● WHAT IS NEEDED
Could you output each line of the data that follows exactly?

[Items listed in a dataset]
***
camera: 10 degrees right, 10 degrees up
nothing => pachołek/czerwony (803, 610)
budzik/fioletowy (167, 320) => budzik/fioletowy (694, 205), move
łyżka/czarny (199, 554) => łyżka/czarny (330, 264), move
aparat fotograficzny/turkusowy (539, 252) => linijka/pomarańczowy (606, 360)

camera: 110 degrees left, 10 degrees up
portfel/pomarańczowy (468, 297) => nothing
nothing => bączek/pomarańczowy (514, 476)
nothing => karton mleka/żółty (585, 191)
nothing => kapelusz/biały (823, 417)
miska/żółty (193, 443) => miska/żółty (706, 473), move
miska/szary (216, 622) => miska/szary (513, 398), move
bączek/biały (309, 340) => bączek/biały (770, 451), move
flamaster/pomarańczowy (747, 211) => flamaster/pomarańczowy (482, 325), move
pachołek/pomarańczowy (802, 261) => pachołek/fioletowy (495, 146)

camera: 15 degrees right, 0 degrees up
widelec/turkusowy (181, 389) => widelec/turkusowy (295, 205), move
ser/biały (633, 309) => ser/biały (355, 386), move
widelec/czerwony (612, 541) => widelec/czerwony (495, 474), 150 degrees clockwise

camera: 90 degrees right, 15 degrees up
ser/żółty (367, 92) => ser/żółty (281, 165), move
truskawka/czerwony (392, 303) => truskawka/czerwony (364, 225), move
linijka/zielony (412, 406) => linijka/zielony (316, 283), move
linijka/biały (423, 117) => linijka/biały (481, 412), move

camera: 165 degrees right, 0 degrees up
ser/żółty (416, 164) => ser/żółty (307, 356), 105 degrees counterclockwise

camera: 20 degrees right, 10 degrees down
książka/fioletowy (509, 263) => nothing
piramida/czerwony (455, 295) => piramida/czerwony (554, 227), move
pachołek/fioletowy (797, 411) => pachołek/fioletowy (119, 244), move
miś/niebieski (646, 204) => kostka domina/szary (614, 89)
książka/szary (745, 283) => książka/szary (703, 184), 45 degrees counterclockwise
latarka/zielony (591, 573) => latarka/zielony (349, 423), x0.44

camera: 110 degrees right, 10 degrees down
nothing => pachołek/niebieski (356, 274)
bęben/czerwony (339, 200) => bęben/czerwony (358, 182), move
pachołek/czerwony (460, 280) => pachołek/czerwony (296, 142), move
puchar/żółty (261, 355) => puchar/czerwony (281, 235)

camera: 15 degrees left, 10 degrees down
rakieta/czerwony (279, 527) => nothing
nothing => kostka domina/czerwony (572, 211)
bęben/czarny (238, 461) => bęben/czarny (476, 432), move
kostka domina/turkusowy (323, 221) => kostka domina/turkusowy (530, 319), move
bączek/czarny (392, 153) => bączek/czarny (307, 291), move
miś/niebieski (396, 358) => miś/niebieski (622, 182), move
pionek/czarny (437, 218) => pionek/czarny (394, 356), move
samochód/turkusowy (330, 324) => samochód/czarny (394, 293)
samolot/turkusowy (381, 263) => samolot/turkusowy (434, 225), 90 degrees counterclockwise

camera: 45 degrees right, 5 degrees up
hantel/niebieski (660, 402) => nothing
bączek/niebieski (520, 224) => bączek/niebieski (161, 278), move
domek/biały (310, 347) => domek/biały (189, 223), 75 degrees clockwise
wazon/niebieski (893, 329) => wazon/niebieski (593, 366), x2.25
***
● TASK OUTPUT
camera: 10 degrees right, 10 degrees up
nothing => pachołek/czerwony (803, 610)
budzik/fioletowy (167, 320) => budzik/fioletowy (694, 205), move
łyżka/czarny (199, 554) => łyżka/czarny (330, 264), move
aparat fotograficzny/turkusowy (539, 252) => linijka/pomarańczowy (606, 360)

camera: 110 degrees left, 10 degrees up
portfel/pomarańczowy (468, 297) => nothing
nothing => bączek/pomarańczowy (514, 476)
nothing => karton mleka/żółty (585, 191)
nothing => kapelusz/biały (823, 417)
miska/żółty (193, 443) => miska/żółty (706, 473), move
miska/szary (216, 622) => miska/szary (513, 398), move
bączek/biały (309, 340) => bączek/biały (770, 451), move
flamaster/pomarańczowy (747, 211) => flamaster/pomarańczowy (482, 325), move
pachołek/pomarańczowy (802, 261) => pachołek/fioletowy (495, 146)

camera: 15 degrees right, 0 degrees up
widelec/turkusowy (181, 389) => widelec/turkusowy (295, 205), move
ser/biały (633, 309) => ser/biały (355, 386), move
widelec/czerwony (612, 541) => widelec/czerwony (495, 474), 150 degrees clockwise

camera: 90 degrees right, 15 degrees up
ser/żółty (367, 92) => ser/żółty (281, 165), move
truskawka/czerwony (392, 303) => truskawka/czerwony (364, 225), move
linijka/zielony (412, 406) => linijka/zielony (316, 283), move
linijka/biały (423, 117) => linijka/biały (481, 412), move

camera: 165 degrees right, 0 degrees up
ser/żółty (416, 164) => ser/żółty (307, 356), 105 degrees counterclockwise

camera: 20 degrees right, 10 degrees down
książka/fioletowy (509, 263) => nothing
piramida/czerwony (455, 295) => piramida/czerwony (554, 227), move
pachołek/fioletowy (797, 411) => pachołek/fioletowy (119, 244), move
miś/niebieski (646, 204) => kostka domina/szary (614, 89)
książka/szary (745, 283) => książka/szary (703, 184), 45 degrees counterclockwise
latarka/zielony (591, 573) => latarka/zielony (349, 423), x0.44

camera: 110 degrees right, 10 degrees down
nothing => pachołek/niebieski (356, 274)
bęben/czerwony (339, 200) => bęben/czerwony (358, 182), move
pachołek/czerwony (460, 280) => pachołek/czerwony (296, 142), move
puchar/żółty (261, 355) => puchar/czerwony (281, 235)

camera: 15 degrees left, 10 degrees down
rakieta/czerwony (279, 527) => nothing
nothing => kostka domina/czerwony (572, 211)
bęben/czarny (238, 461) => bęben/czarny (476, 432), move
kostka domina/turkusowy (323, 221) => kostka domina/turkusowy (530, 319), move
bączek/czarny (392, 153) => bączek/czarny (307, 291), move
miś/niebieski (396, 358) => miś/niebieski (622, 182), move
pionek/czarny (437, 218) => pionek/czarny (394, 356), move
samochód/turkusowy (330, 324) => samochód/czarny (394, 293)
samolot/turkusowy (381, 263) => samolot/turkusowy (434, 225), 90 degrees counterclockwise

camera: 45 degrees right, 5 degrees up
hantel/niebieski (660, 402) => nothing
bączek/niebieski (520, 224) => bączek/niebieski (161, 278), move
domek/biały (310, 347) => domek/biały (189, 223), 75 degrees clockwise
wazon/niebieski (893, 329) => wazon/niebieski (593, 366), x2.25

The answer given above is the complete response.